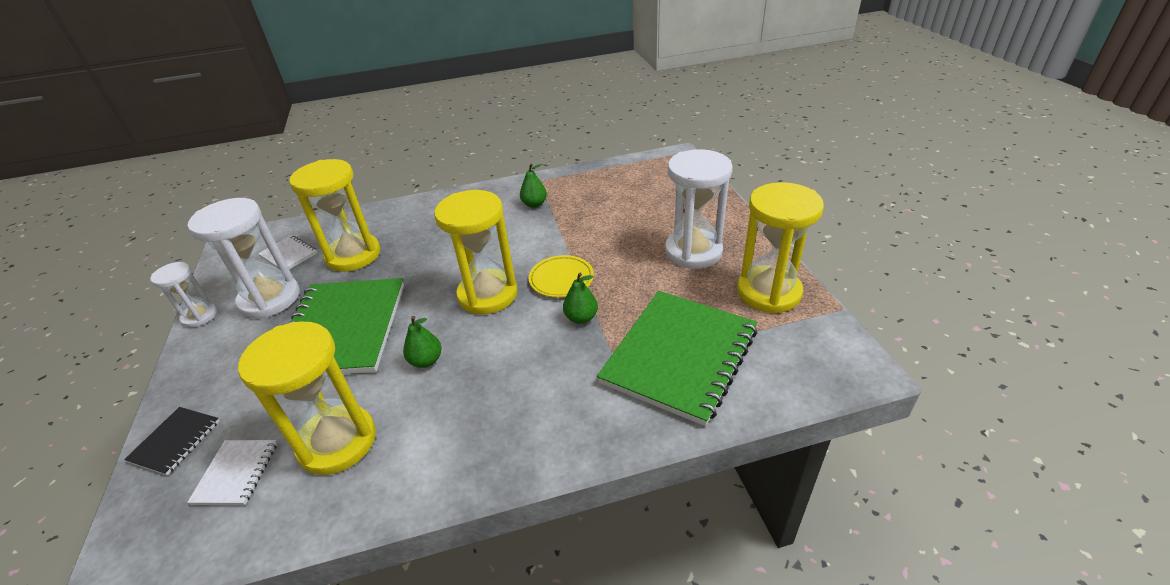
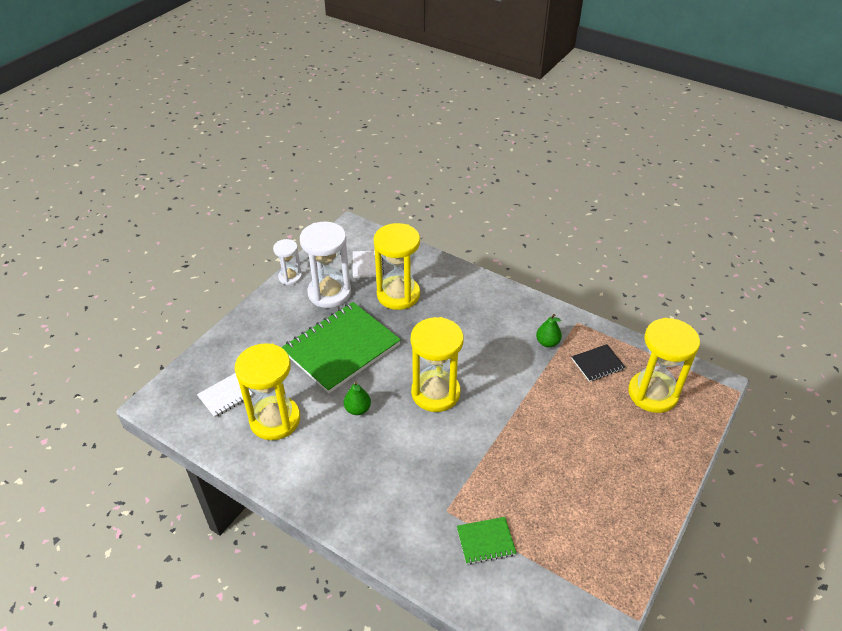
camera: 45 degrees right, 5 degrees up
(175, 441) = (219, 353): black notebook -> black notebook (597, 364)
(561, 279) = (489, 421): yellow plate -> none
(581, 318) = (466, 460): green pear -> none
(679, 356) = (485, 541): green notebook -> green notebook, size x0.44
(693, 251) = (600, 479): white hourglass -> none
(768, 292) = (605, 558): yellow hourglass -> yellow hourglass (652, 393)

────────────────

# Work required
Copy out the lines of the records above in which the string "yellow" appears.

# Answer to this exercise
(561, 279) = (489, 421): yellow plate -> none
(768, 292) = (605, 558): yellow hourglass -> yellow hourglass (652, 393)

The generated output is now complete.